Print every line from the start of the data, and when you reach the line with "Someone took away the cube", include it and stop. Pictures are not part of the copy.

Before-and-after object listings:
########
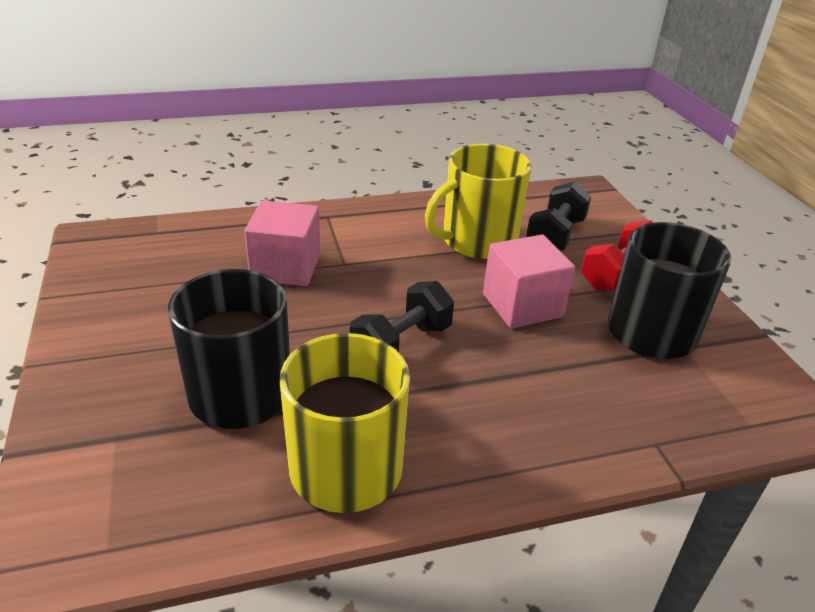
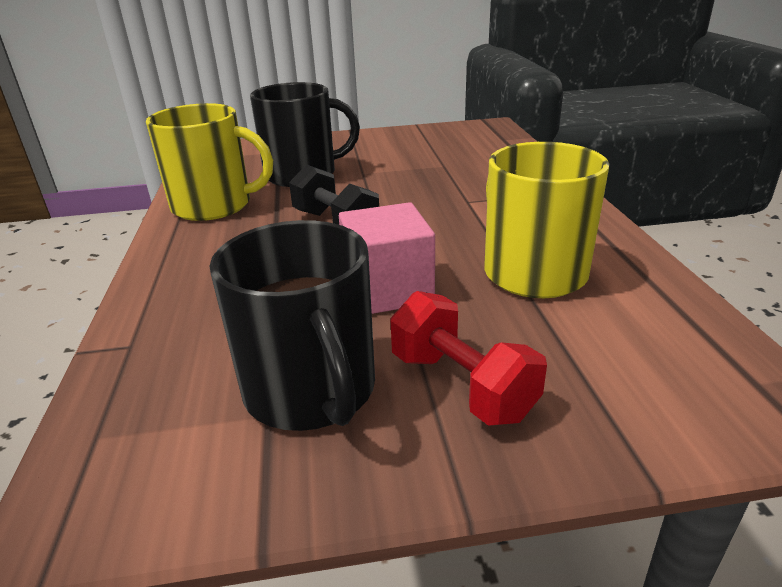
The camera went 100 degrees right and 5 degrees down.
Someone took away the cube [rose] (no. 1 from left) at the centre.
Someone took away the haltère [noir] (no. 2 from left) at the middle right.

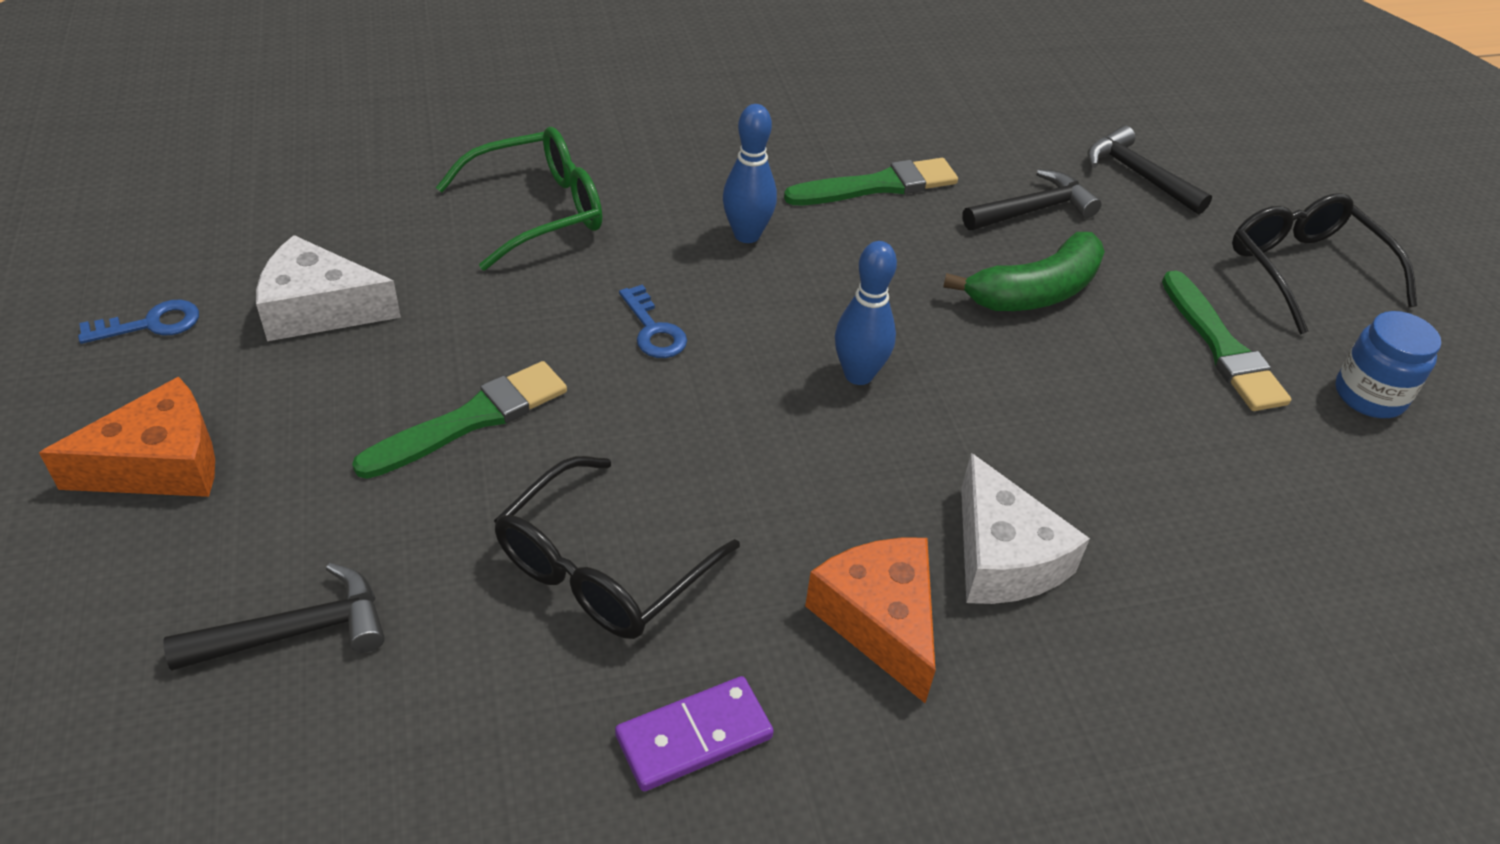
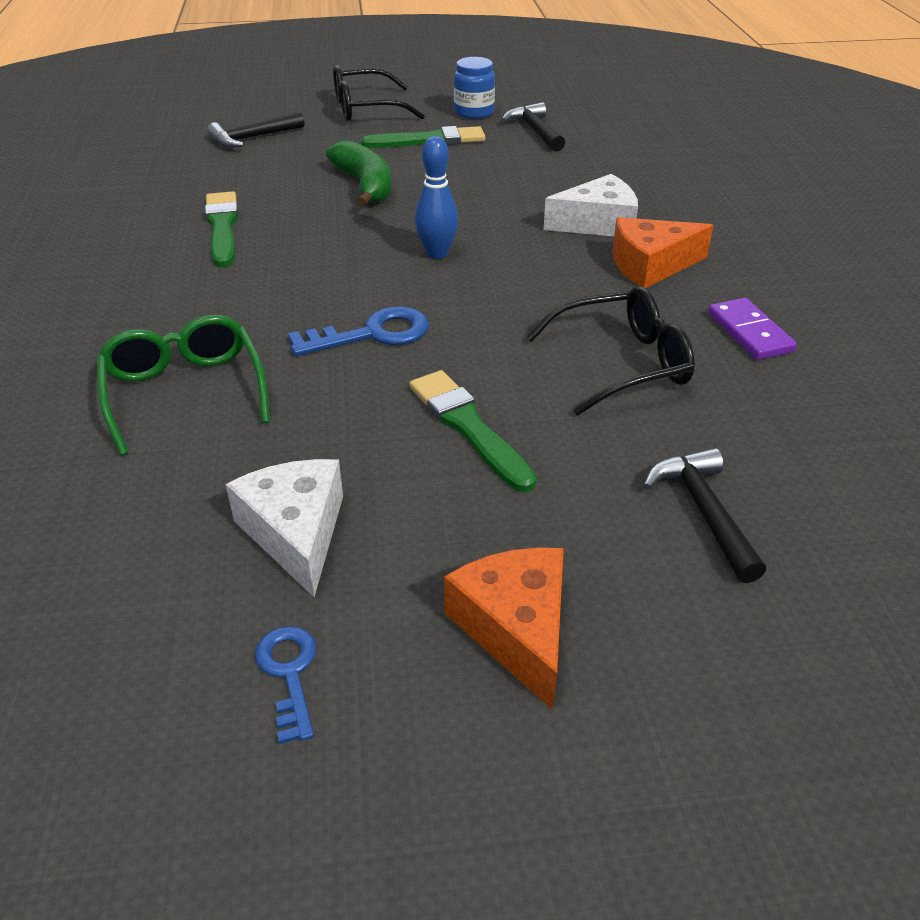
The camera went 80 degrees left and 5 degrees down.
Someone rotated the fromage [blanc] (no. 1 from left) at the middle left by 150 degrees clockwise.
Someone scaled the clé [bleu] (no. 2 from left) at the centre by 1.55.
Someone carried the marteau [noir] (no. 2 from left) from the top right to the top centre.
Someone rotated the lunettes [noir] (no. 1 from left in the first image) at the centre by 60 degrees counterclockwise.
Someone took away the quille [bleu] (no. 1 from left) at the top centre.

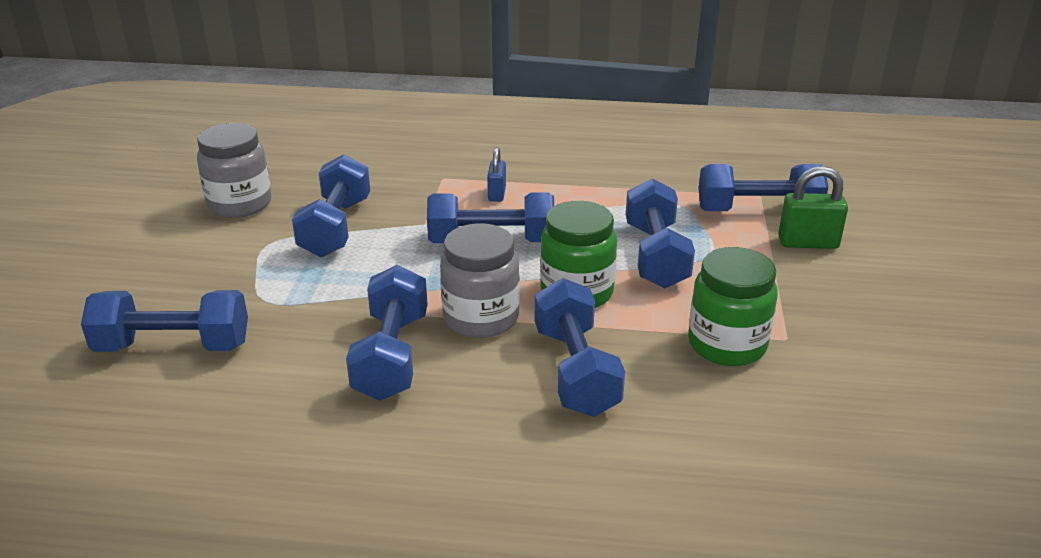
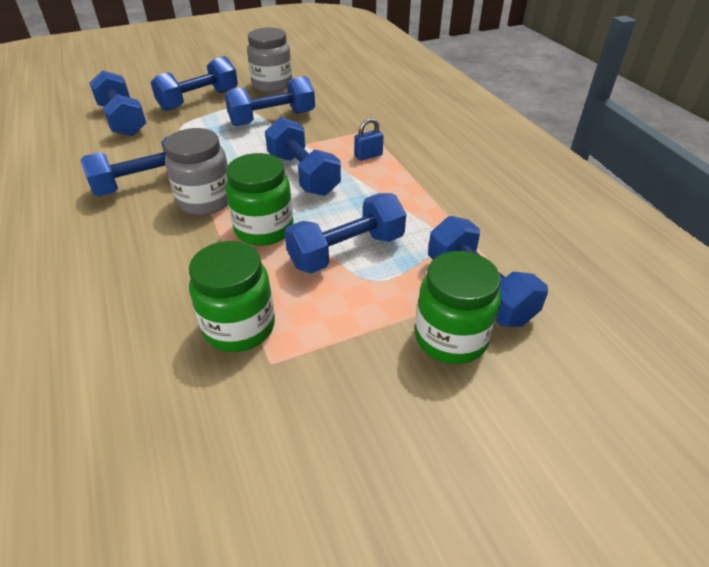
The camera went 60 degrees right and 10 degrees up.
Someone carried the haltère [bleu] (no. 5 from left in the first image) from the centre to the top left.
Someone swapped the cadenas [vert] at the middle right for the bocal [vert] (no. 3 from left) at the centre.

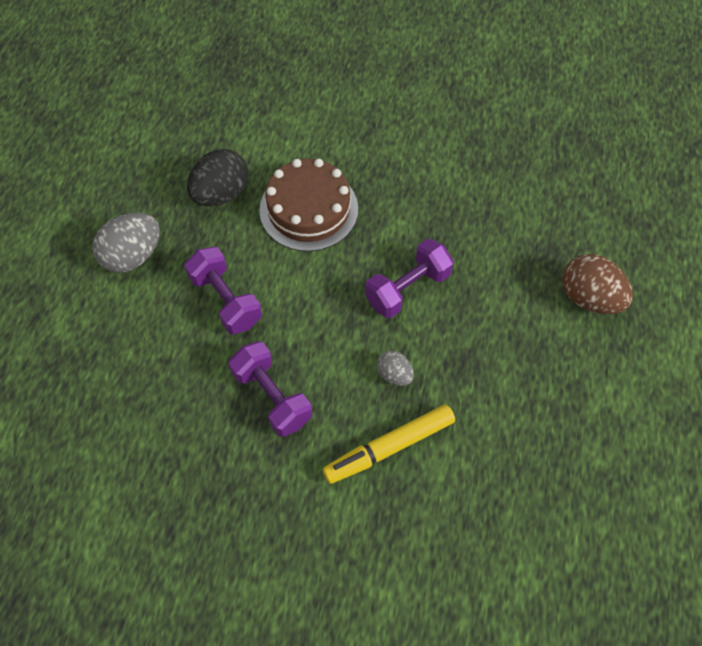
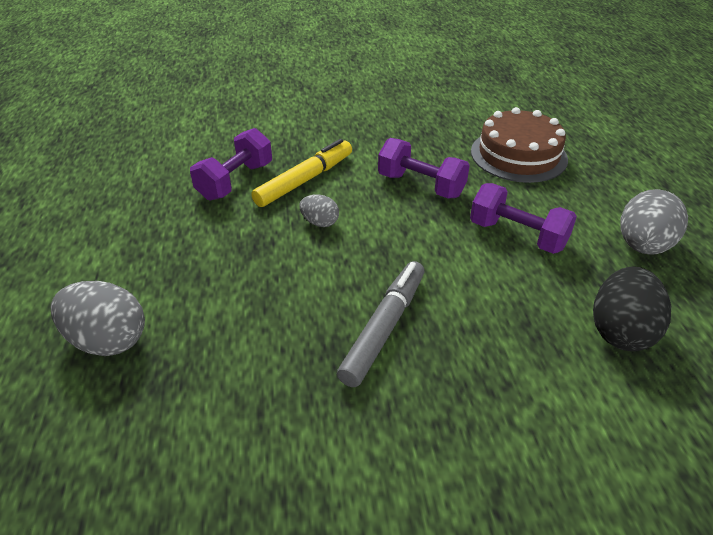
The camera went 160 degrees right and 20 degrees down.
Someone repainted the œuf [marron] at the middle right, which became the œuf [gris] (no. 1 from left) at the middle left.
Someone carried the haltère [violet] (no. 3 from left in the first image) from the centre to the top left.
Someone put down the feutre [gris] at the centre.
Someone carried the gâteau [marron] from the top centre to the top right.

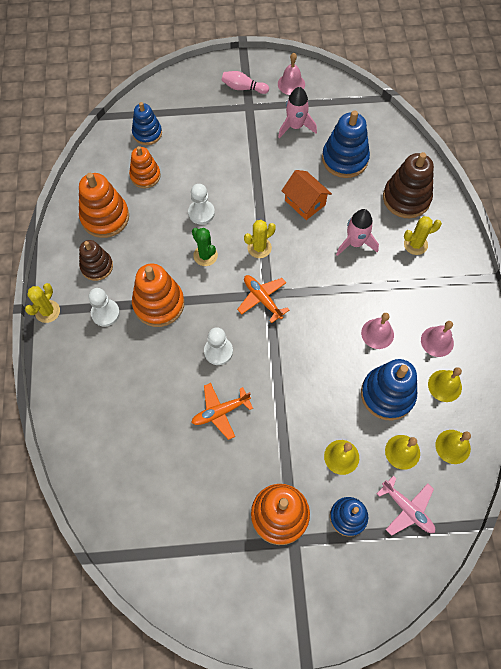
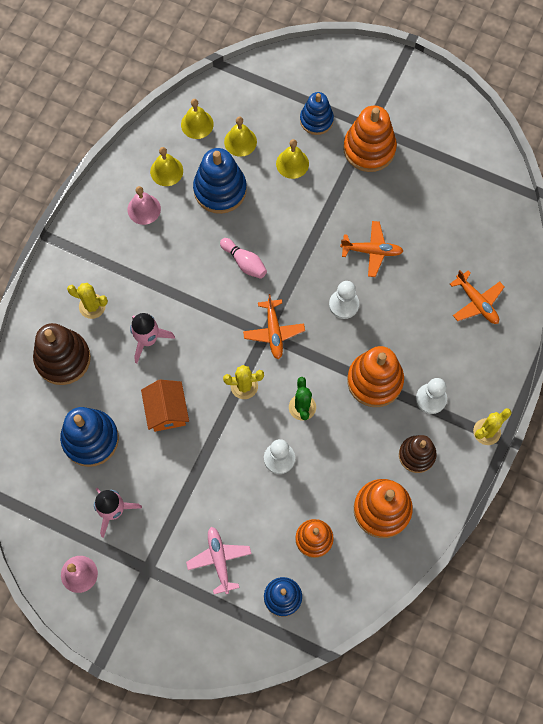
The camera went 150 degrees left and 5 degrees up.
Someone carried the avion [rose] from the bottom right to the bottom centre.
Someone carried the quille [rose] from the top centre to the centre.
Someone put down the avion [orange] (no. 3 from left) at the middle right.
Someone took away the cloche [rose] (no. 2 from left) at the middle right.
########
Exercise output:
The camera went 100 degrees right and 5 degrees down.
Someone took away the cube [rose] (no. 1 from left) at the centre.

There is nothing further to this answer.